>> BEGIN Dataset

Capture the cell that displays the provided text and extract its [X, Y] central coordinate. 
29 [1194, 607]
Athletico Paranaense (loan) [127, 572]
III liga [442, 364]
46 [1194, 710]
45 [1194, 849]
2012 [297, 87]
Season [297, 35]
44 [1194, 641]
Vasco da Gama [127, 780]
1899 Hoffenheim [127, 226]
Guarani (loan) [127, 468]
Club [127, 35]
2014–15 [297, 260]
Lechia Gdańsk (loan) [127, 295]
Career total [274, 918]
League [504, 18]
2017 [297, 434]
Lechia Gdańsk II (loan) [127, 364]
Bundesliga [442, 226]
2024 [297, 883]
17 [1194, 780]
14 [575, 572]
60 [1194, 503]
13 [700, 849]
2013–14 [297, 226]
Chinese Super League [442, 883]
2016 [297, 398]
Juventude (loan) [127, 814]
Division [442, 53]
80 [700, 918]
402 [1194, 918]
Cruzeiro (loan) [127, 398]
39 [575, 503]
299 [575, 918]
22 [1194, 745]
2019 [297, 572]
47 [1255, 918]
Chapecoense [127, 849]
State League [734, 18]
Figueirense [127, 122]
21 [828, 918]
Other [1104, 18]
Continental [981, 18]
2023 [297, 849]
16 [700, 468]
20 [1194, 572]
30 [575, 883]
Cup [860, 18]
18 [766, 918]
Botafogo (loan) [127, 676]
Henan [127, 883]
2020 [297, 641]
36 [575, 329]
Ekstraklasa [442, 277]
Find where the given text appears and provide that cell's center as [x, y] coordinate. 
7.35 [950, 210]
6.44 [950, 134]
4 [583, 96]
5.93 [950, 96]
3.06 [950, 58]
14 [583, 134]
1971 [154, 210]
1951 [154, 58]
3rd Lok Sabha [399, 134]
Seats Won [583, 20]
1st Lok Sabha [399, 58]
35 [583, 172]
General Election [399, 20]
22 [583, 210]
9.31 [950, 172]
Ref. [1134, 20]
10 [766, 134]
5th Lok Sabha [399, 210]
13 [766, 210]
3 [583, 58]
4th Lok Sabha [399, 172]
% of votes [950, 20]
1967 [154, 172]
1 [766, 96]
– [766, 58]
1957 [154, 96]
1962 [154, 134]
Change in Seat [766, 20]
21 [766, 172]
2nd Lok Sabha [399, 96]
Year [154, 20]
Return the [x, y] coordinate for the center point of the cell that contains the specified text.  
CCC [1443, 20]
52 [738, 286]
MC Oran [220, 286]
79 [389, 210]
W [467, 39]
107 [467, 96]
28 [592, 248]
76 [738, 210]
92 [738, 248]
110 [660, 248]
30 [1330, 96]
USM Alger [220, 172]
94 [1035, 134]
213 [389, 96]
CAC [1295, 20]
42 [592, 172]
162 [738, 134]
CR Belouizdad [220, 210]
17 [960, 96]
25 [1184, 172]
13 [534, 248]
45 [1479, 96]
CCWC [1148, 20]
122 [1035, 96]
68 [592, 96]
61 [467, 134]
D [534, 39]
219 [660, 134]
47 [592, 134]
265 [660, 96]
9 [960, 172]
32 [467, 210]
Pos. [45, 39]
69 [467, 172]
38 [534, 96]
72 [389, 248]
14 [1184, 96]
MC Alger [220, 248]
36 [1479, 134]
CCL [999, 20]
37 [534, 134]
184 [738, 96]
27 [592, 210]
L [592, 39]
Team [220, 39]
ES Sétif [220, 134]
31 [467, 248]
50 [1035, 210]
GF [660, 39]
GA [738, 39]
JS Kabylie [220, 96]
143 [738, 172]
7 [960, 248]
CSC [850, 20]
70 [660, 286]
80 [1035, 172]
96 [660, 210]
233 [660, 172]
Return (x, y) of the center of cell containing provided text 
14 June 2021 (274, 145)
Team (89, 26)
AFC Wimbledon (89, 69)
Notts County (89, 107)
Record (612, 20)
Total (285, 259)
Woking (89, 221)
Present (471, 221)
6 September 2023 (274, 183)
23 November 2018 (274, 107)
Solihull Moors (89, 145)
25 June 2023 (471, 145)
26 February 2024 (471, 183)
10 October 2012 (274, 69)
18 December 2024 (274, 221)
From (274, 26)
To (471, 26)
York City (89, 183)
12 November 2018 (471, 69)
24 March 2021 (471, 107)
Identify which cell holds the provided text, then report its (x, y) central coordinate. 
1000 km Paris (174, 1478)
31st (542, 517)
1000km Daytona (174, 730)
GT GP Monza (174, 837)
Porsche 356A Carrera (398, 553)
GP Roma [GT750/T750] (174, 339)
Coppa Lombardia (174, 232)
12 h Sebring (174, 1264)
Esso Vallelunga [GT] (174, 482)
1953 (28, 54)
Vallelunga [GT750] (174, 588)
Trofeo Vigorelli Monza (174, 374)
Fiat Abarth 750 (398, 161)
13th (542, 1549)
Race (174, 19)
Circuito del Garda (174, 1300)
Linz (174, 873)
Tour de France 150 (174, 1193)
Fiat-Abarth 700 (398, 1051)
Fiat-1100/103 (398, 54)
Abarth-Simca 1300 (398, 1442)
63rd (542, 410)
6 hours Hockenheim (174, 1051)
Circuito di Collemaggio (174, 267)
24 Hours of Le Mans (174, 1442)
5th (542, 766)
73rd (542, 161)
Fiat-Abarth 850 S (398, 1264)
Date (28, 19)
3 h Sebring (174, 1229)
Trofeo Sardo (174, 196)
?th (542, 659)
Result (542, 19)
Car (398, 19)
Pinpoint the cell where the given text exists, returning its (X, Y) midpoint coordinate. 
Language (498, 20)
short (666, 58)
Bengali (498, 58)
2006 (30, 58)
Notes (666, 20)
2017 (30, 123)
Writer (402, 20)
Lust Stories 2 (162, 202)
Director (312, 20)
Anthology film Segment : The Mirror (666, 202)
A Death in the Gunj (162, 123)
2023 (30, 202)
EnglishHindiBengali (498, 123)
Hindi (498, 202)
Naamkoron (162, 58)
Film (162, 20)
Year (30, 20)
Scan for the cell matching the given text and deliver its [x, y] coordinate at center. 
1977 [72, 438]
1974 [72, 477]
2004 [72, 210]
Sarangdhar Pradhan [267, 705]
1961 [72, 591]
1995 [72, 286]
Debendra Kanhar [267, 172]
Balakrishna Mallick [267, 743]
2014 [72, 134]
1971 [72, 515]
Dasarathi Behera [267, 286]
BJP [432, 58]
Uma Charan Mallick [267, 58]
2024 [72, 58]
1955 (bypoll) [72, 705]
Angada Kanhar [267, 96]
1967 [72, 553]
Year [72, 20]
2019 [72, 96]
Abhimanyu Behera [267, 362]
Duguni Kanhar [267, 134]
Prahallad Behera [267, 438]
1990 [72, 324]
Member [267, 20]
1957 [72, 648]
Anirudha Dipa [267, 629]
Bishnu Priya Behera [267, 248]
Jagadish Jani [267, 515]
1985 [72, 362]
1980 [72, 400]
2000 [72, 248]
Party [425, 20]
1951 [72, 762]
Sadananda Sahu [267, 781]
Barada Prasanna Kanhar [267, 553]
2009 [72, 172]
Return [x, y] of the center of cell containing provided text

>> END Dataset

### Work instructions
Reproduce every line of the items above verbatim, keeping their original order.

### Exercise solution
Capture the cell that displays the provided text and extract its [X, Y] central coordinate. 
29 [1194, 607]
Athletico Paranaense (loan) [127, 572]
III liga [442, 364]
46 [1194, 710]
45 [1194, 849]
2012 [297, 87]
Season [297, 35]
44 [1194, 641]
Vasco da Gama [127, 780]
1899 Hoffenheim [127, 226]
Guarani (loan) [127, 468]
Club [127, 35]
2014–15 [297, 260]
Lechia Gdańsk (loan) [127, 295]
Career total [274, 918]
League [504, 18]
2017 [297, 434]
Lechia Gdańsk II (loan) [127, 364]
Bundesliga [442, 226]
2024 [297, 883]
17 [1194, 780]
14 [575, 572]
60 [1194, 503]
13 [700, 849]
2013–14 [297, 226]
Chinese Super League [442, 883]
2016 [297, 398]
Juventude (loan) [127, 814]
Division [442, 53]
80 [700, 918]
402 [1194, 918]
Cruzeiro (loan) [127, 398]
39 [575, 503]
299 [575, 918]
22 [1194, 745]
2019 [297, 572]
47 [1255, 918]
Chapecoense [127, 849]
State League [734, 18]
Figueirense [127, 122]
21 [828, 918]
Other [1104, 18]
Continental [981, 18]
2023 [297, 849]
16 [700, 468]
20 [1194, 572]
30 [575, 883]
Cup [860, 18]
18 [766, 918]
Botafogo (loan) [127, 676]
Henan [127, 883]
2020 [297, 641]
36 [575, 329]
Ekstraklasa [442, 277]
Find where the given text appears and provide that cell's center as [x, y] coordinate. 
7.35 [950, 210]
6.44 [950, 134]
4 [583, 96]
5.93 [950, 96]
3.06 [950, 58]
14 [583, 134]
1971 [154, 210]
1951 [154, 58]
3rd Lok Sabha [399, 134]
Seats Won [583, 20]
1st Lok Sabha [399, 58]
35 [583, 172]
General Election [399, 20]
22 [583, 210]
9.31 [950, 172]
Ref. [1134, 20]
10 [766, 134]
5th Lok Sabha [399, 210]
13 [766, 210]
3 [583, 58]
4th Lok Sabha [399, 172]
% of votes [950, 20]
1967 [154, 172]
1 [766, 96]
– [766, 58]
1957 [154, 96]
1962 [154, 134]
Change in Seat [766, 20]
21 [766, 172]
2nd Lok Sabha [399, 96]
Year [154, 20]
Return the [x, y] coordinate for the center point of the cell that contains the specified text.  
CCC [1443, 20]
52 [738, 286]
MC Oran [220, 286]
79 [389, 210]
W [467, 39]
107 [467, 96]
28 [592, 248]
76 [738, 210]
92 [738, 248]
110 [660, 248]
30 [1330, 96]
USM Alger [220, 172]
94 [1035, 134]
213 [389, 96]
CAC [1295, 20]
42 [592, 172]
162 [738, 134]
CR Belouizdad [220, 210]
17 [960, 96]
25 [1184, 172]
13 [534, 248]
45 [1479, 96]
CCWC [1148, 20]
122 [1035, 96]
68 [592, 96]
61 [467, 134]
D [534, 39]
219 [660, 134]
47 [592, 134]
265 [660, 96]
9 [960, 172]
32 [467, 210]
Pos. [45, 39]
69 [467, 172]
38 [534, 96]
72 [389, 248]
14 [1184, 96]
MC Alger [220, 248]
36 [1479, 134]
CCL [999, 20]
37 [534, 134]
184 [738, 96]
27 [592, 210]
L [592, 39]
Team [220, 39]
ES Sétif [220, 134]
31 [467, 248]
50 [1035, 210]
GF [660, 39]
GA [738, 39]
JS Kabylie [220, 96]
143 [738, 172]
7 [960, 248]
CSC [850, 20]
70 [660, 286]
80 [1035, 172]
96 [660, 210]
233 [660, 172]
Return (x, y) of the center of cell containing provided text 
14 June 2021 (274, 145)
Team (89, 26)
AFC Wimbledon (89, 69)
Notts County (89, 107)
Record (612, 20)
Total (285, 259)
Woking (89, 221)
Present (471, 221)
6 September 2023 (274, 183)
23 November 2018 (274, 107)
Solihull Moors (89, 145)
25 June 2023 (471, 145)
26 February 2024 (471, 183)
10 October 2012 (274, 69)
18 December 2024 (274, 221)
From (274, 26)
To (471, 26)
York City (89, 183)
12 November 2018 (471, 69)
24 March 2021 (471, 107)
Identify which cell holds the provided text, then report its (x, y) central coordinate. 
1000 km Paris (174, 1478)
31st (542, 517)
1000km Daytona (174, 730)
GT GP Monza (174, 837)
Porsche 356A Carrera (398, 553)
GP Roma [GT750/T750] (174, 339)
Coppa Lombardia (174, 232)
12 h Sebring (174, 1264)
Esso Vallelunga [GT] (174, 482)
1953 (28, 54)
Vallelunga [GT750] (174, 588)
Trofeo Vigorelli Monza (174, 374)
Fiat Abarth 750 (398, 161)
13th (542, 1549)
Race (174, 19)
Circuito del Garda (174, 1300)
Linz (174, 873)
Tour de France 150 (174, 1193)
Fiat-Abarth 700 (398, 1051)
Fiat-1100/103 (398, 54)
Abarth-Simca 1300 (398, 1442)
63rd (542, 410)
6 hours Hockenheim (174, 1051)
Circuito di Collemaggio (174, 267)
24 Hours of Le Mans (174, 1442)
5th (542, 766)
73rd (542, 161)
Fiat-Abarth 850 S (398, 1264)
Date (28, 19)
3 h Sebring (174, 1229)
Trofeo Sardo (174, 196)
?th (542, 659)
Result (542, 19)
Car (398, 19)
Pinpoint the cell where the given text exists, returning its (X, Y) midpoint coordinate. 
Language (498, 20)
short (666, 58)
Bengali (498, 58)
2006 (30, 58)
Notes (666, 20)
2017 (30, 123)
Writer (402, 20)
Lust Stories 2 (162, 202)
Director (312, 20)
Anthology film Segment : The Mirror (666, 202)
A Death in the Gunj (162, 123)
2023 (30, 202)
EnglishHindiBengali (498, 123)
Hindi (498, 202)
Naamkoron (162, 58)
Film (162, 20)
Year (30, 20)
Scan for the cell matching the given text and deliver its [x, y] coordinate at center. 
1977 [72, 438]
1974 [72, 477]
2004 [72, 210]
Sarangdhar Pradhan [267, 705]
1961 [72, 591]
1995 [72, 286]
Debendra Kanhar [267, 172]
Balakrishna Mallick [267, 743]
2014 [72, 134]
1971 [72, 515]
Dasarathi Behera [267, 286]
BJP [432, 58]
Uma Charan Mallick [267, 58]
2024 [72, 58]
1955 (bypoll) [72, 705]
Angada Kanhar [267, 96]
1967 [72, 553]
Year [72, 20]
2019 [72, 96]
Abhimanyu Behera [267, 362]
Duguni Kanhar [267, 134]
Prahallad Behera [267, 438]
1990 [72, 324]
Member [267, 20]
1957 [72, 648]
Anirudha Dipa [267, 629]
Bishnu Priya Behera [267, 248]
Jagadish Jani [267, 515]
1985 [72, 362]
1980 [72, 400]
2000 [72, 248]
Party [425, 20]
1951 [72, 762]
Sadananda Sahu [267, 781]
Barada Prasanna Kanhar [267, 553]
2009 [72, 172]
Return [x, y] of the center of cell containing provided text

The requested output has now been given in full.